### Exercise task
Gather every line in the records below that contains the word "pentagon" and copy each one out.

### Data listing
________________________________________

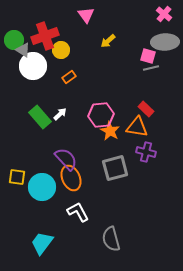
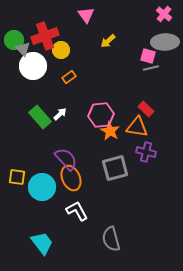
gray triangle: moved 1 px up; rotated 14 degrees clockwise
white L-shape: moved 1 px left, 1 px up
cyan trapezoid: rotated 105 degrees clockwise
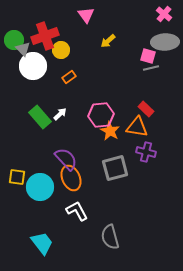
cyan circle: moved 2 px left
gray semicircle: moved 1 px left, 2 px up
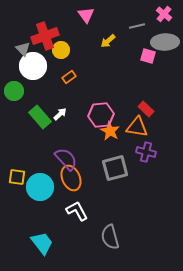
green circle: moved 51 px down
gray line: moved 14 px left, 42 px up
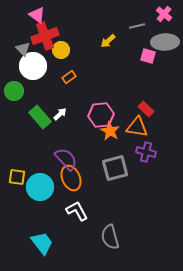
pink triangle: moved 49 px left; rotated 18 degrees counterclockwise
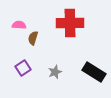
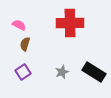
pink semicircle: rotated 24 degrees clockwise
brown semicircle: moved 8 px left, 6 px down
purple square: moved 4 px down
gray star: moved 7 px right
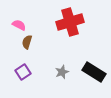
red cross: moved 1 px up; rotated 16 degrees counterclockwise
brown semicircle: moved 2 px right, 2 px up
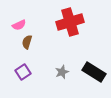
pink semicircle: rotated 128 degrees clockwise
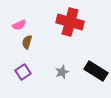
red cross: rotated 32 degrees clockwise
black rectangle: moved 2 px right, 1 px up
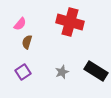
pink semicircle: moved 1 px right, 1 px up; rotated 24 degrees counterclockwise
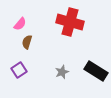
purple square: moved 4 px left, 2 px up
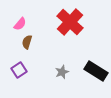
red cross: rotated 28 degrees clockwise
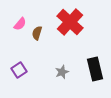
brown semicircle: moved 10 px right, 9 px up
black rectangle: moved 1 px left, 2 px up; rotated 45 degrees clockwise
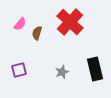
purple square: rotated 21 degrees clockwise
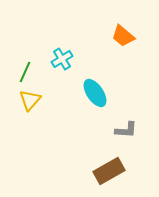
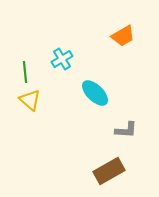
orange trapezoid: rotated 70 degrees counterclockwise
green line: rotated 30 degrees counterclockwise
cyan ellipse: rotated 12 degrees counterclockwise
yellow triangle: rotated 30 degrees counterclockwise
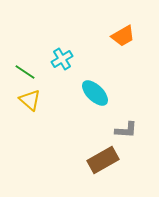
green line: rotated 50 degrees counterclockwise
brown rectangle: moved 6 px left, 11 px up
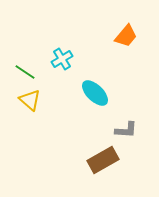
orange trapezoid: moved 3 px right; rotated 20 degrees counterclockwise
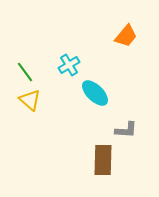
cyan cross: moved 7 px right, 6 px down
green line: rotated 20 degrees clockwise
brown rectangle: rotated 60 degrees counterclockwise
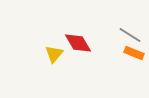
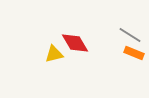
red diamond: moved 3 px left
yellow triangle: rotated 36 degrees clockwise
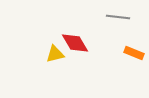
gray line: moved 12 px left, 18 px up; rotated 25 degrees counterclockwise
yellow triangle: moved 1 px right
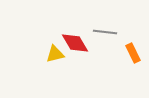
gray line: moved 13 px left, 15 px down
orange rectangle: moved 1 px left; rotated 42 degrees clockwise
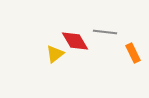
red diamond: moved 2 px up
yellow triangle: rotated 24 degrees counterclockwise
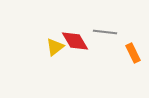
yellow triangle: moved 7 px up
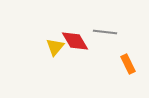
yellow triangle: rotated 12 degrees counterclockwise
orange rectangle: moved 5 px left, 11 px down
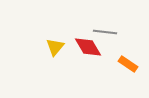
red diamond: moved 13 px right, 6 px down
orange rectangle: rotated 30 degrees counterclockwise
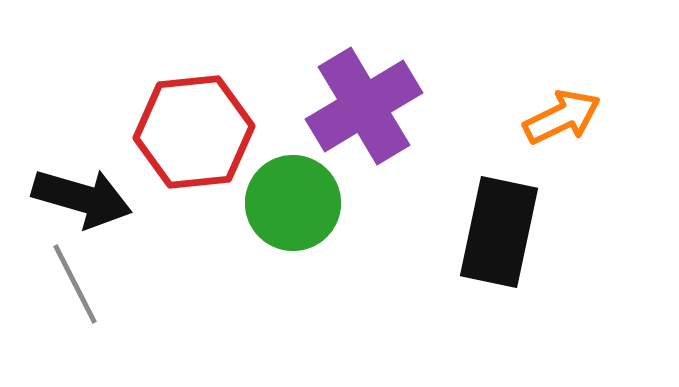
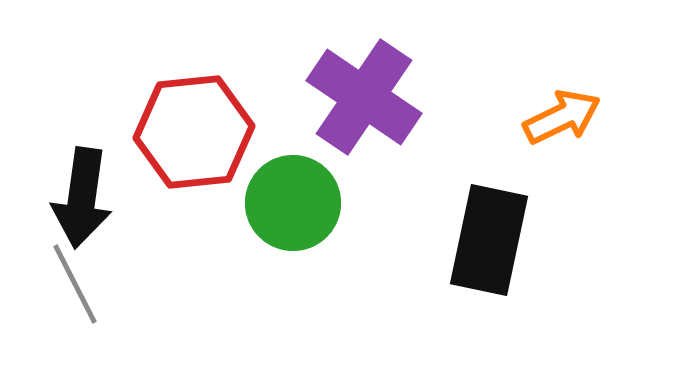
purple cross: moved 9 px up; rotated 25 degrees counterclockwise
black arrow: rotated 82 degrees clockwise
black rectangle: moved 10 px left, 8 px down
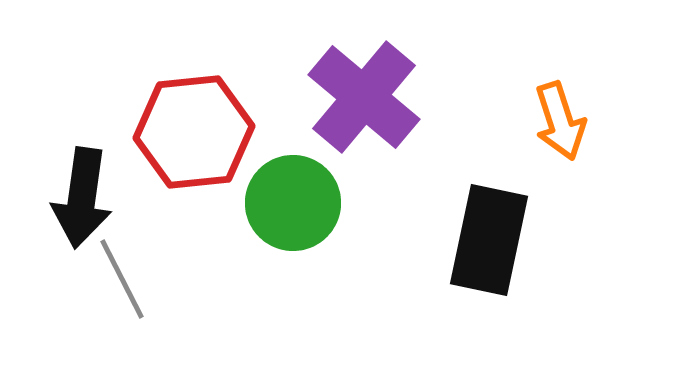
purple cross: rotated 6 degrees clockwise
orange arrow: moved 2 px left, 4 px down; rotated 98 degrees clockwise
gray line: moved 47 px right, 5 px up
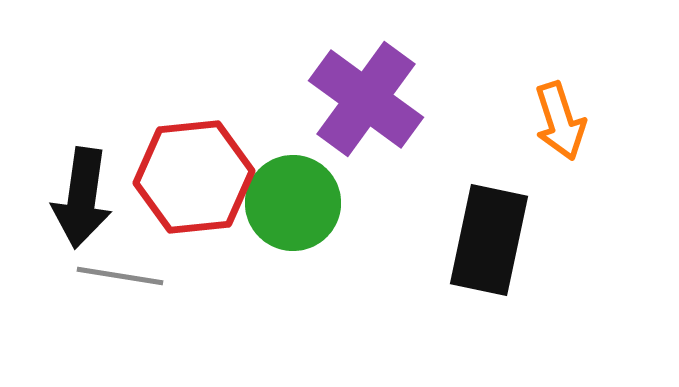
purple cross: moved 2 px right, 2 px down; rotated 4 degrees counterclockwise
red hexagon: moved 45 px down
gray line: moved 2 px left, 3 px up; rotated 54 degrees counterclockwise
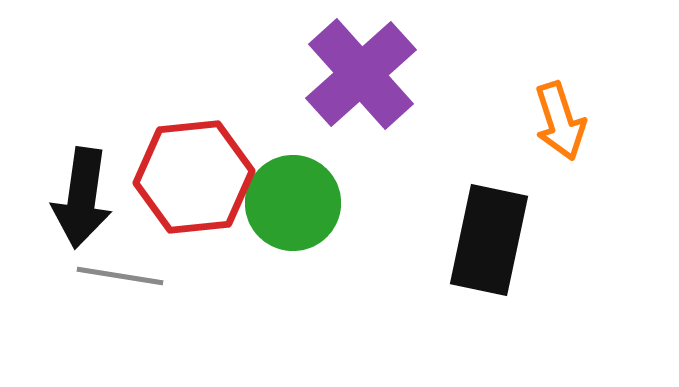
purple cross: moved 5 px left, 25 px up; rotated 12 degrees clockwise
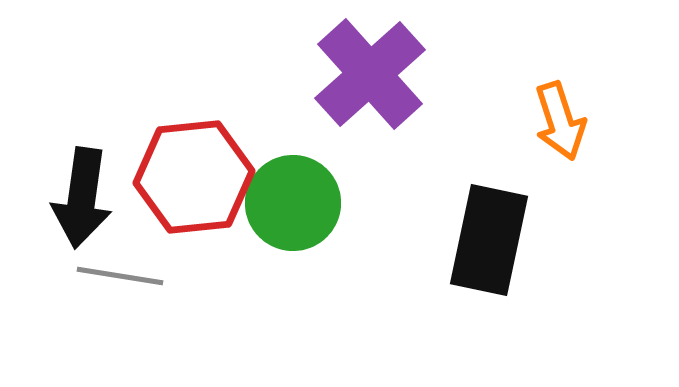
purple cross: moved 9 px right
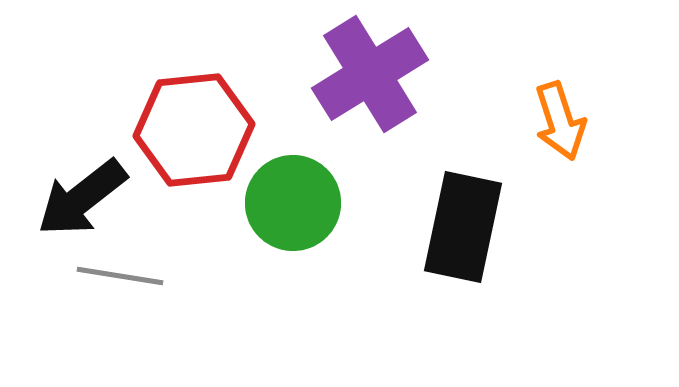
purple cross: rotated 10 degrees clockwise
red hexagon: moved 47 px up
black arrow: rotated 44 degrees clockwise
black rectangle: moved 26 px left, 13 px up
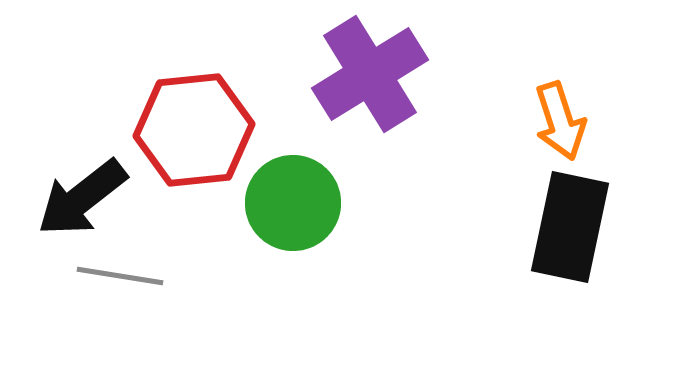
black rectangle: moved 107 px right
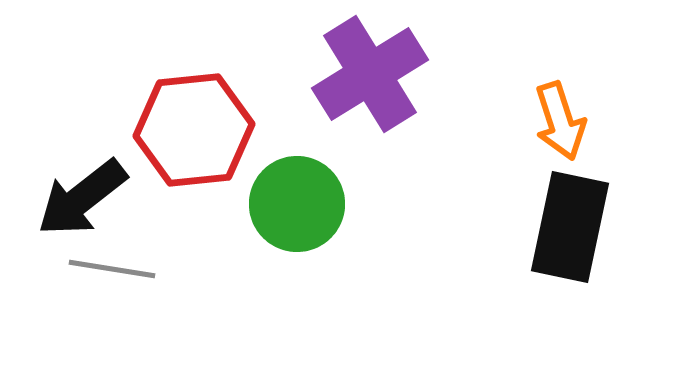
green circle: moved 4 px right, 1 px down
gray line: moved 8 px left, 7 px up
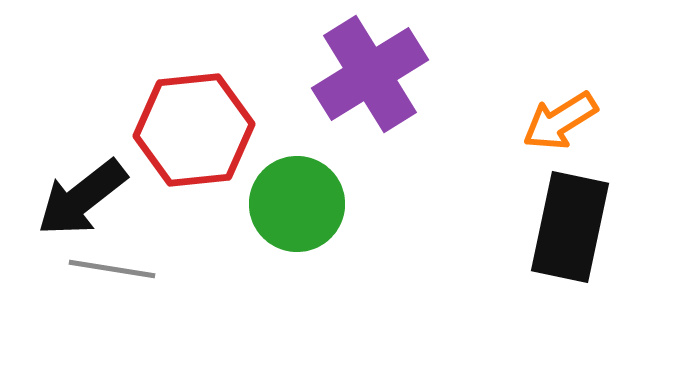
orange arrow: rotated 76 degrees clockwise
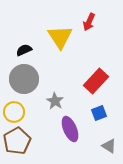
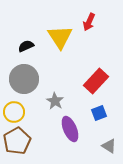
black semicircle: moved 2 px right, 4 px up
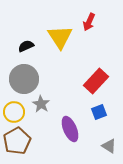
gray star: moved 14 px left, 3 px down
blue square: moved 1 px up
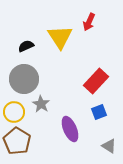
brown pentagon: rotated 12 degrees counterclockwise
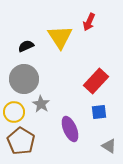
blue square: rotated 14 degrees clockwise
brown pentagon: moved 4 px right
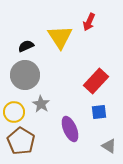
gray circle: moved 1 px right, 4 px up
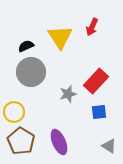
red arrow: moved 3 px right, 5 px down
gray circle: moved 6 px right, 3 px up
gray star: moved 27 px right, 10 px up; rotated 24 degrees clockwise
purple ellipse: moved 11 px left, 13 px down
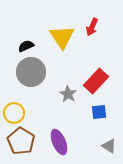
yellow triangle: moved 2 px right
gray star: rotated 24 degrees counterclockwise
yellow circle: moved 1 px down
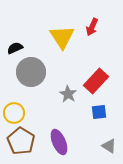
black semicircle: moved 11 px left, 2 px down
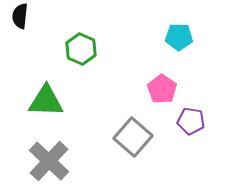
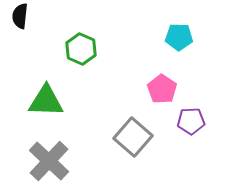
purple pentagon: rotated 12 degrees counterclockwise
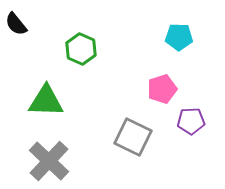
black semicircle: moved 4 px left, 8 px down; rotated 45 degrees counterclockwise
pink pentagon: rotated 20 degrees clockwise
gray square: rotated 15 degrees counterclockwise
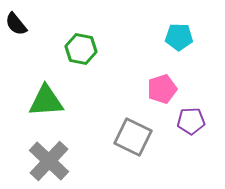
green hexagon: rotated 12 degrees counterclockwise
green triangle: rotated 6 degrees counterclockwise
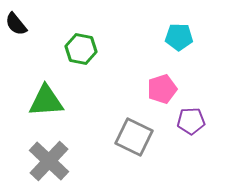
gray square: moved 1 px right
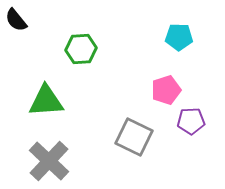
black semicircle: moved 4 px up
green hexagon: rotated 16 degrees counterclockwise
pink pentagon: moved 4 px right, 1 px down
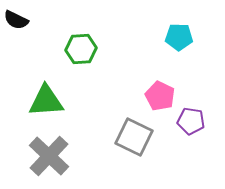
black semicircle: rotated 25 degrees counterclockwise
pink pentagon: moved 6 px left, 6 px down; rotated 28 degrees counterclockwise
purple pentagon: rotated 12 degrees clockwise
gray cross: moved 5 px up
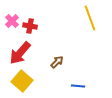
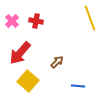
red cross: moved 6 px right, 5 px up
yellow square: moved 6 px right
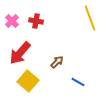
blue line: moved 4 px up; rotated 24 degrees clockwise
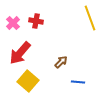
pink cross: moved 1 px right, 2 px down
brown arrow: moved 4 px right
blue line: rotated 24 degrees counterclockwise
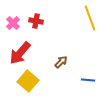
blue line: moved 10 px right, 2 px up
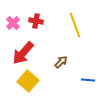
yellow line: moved 15 px left, 7 px down
red arrow: moved 3 px right
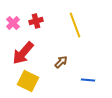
red cross: rotated 24 degrees counterclockwise
yellow square: rotated 15 degrees counterclockwise
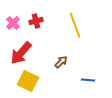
red arrow: moved 2 px left
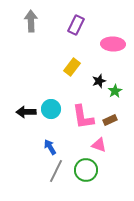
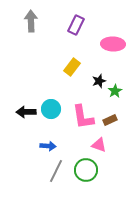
blue arrow: moved 2 px left, 1 px up; rotated 126 degrees clockwise
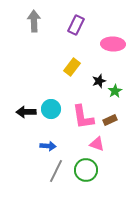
gray arrow: moved 3 px right
pink triangle: moved 2 px left, 1 px up
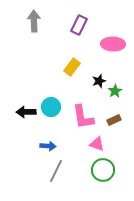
purple rectangle: moved 3 px right
cyan circle: moved 2 px up
brown rectangle: moved 4 px right
green circle: moved 17 px right
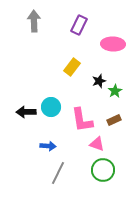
pink L-shape: moved 1 px left, 3 px down
gray line: moved 2 px right, 2 px down
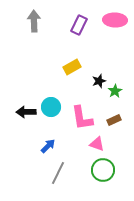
pink ellipse: moved 2 px right, 24 px up
yellow rectangle: rotated 24 degrees clockwise
pink L-shape: moved 2 px up
blue arrow: rotated 49 degrees counterclockwise
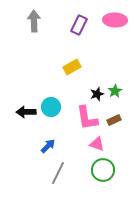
black star: moved 2 px left, 13 px down
pink L-shape: moved 5 px right
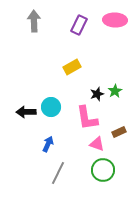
brown rectangle: moved 5 px right, 12 px down
blue arrow: moved 2 px up; rotated 21 degrees counterclockwise
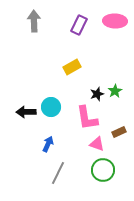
pink ellipse: moved 1 px down
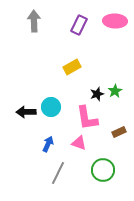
pink triangle: moved 18 px left, 1 px up
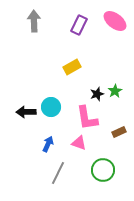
pink ellipse: rotated 35 degrees clockwise
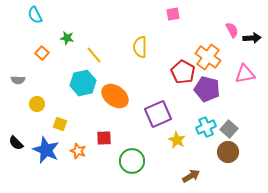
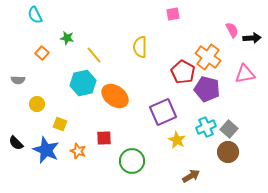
purple square: moved 5 px right, 2 px up
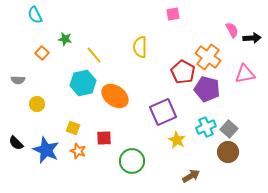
green star: moved 2 px left, 1 px down
yellow square: moved 13 px right, 4 px down
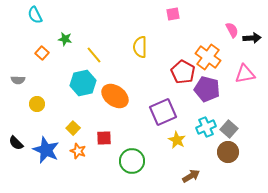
yellow square: rotated 24 degrees clockwise
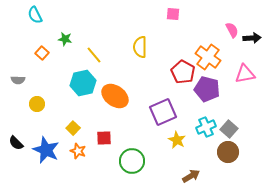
pink square: rotated 16 degrees clockwise
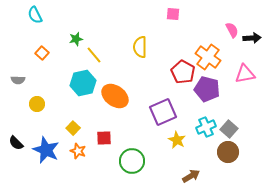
green star: moved 11 px right; rotated 24 degrees counterclockwise
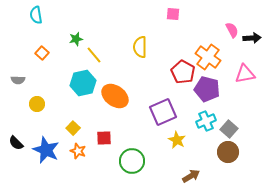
cyan semicircle: moved 1 px right; rotated 18 degrees clockwise
cyan cross: moved 6 px up
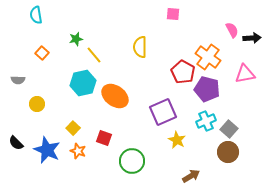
red square: rotated 21 degrees clockwise
blue star: moved 1 px right
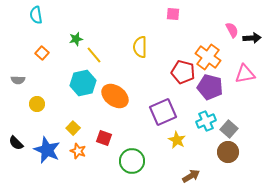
red pentagon: rotated 15 degrees counterclockwise
purple pentagon: moved 3 px right, 2 px up
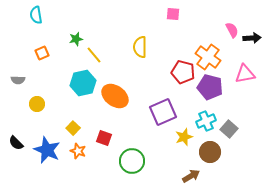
orange square: rotated 24 degrees clockwise
yellow star: moved 7 px right, 3 px up; rotated 24 degrees clockwise
brown circle: moved 18 px left
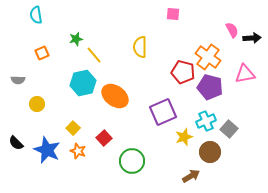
red square: rotated 28 degrees clockwise
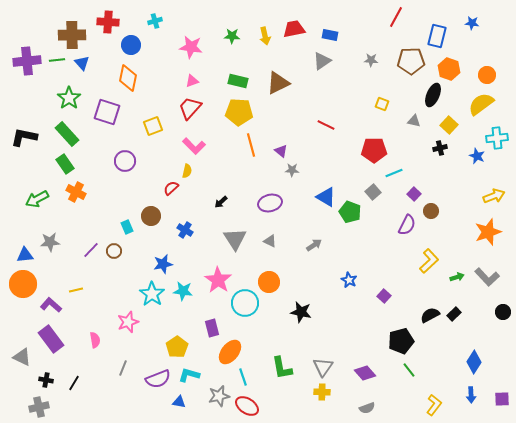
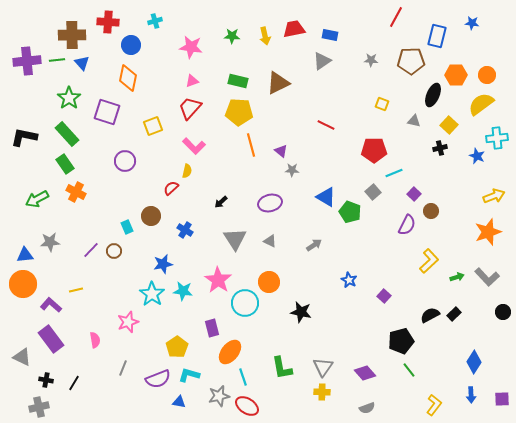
orange hexagon at (449, 69): moved 7 px right, 6 px down; rotated 20 degrees counterclockwise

________________________________________

### In response
brown pentagon: rotated 12 degrees counterclockwise
brown pentagon: moved 4 px right
purple pentagon: rotated 12 degrees counterclockwise
pink pentagon: rotated 20 degrees clockwise
pink pentagon: moved 4 px right, 1 px down
pink pentagon: moved 6 px left, 6 px down; rotated 28 degrees counterclockwise
purple pentagon: rotated 12 degrees clockwise
red pentagon: rotated 15 degrees counterclockwise
purple pentagon: moved 3 px right, 2 px up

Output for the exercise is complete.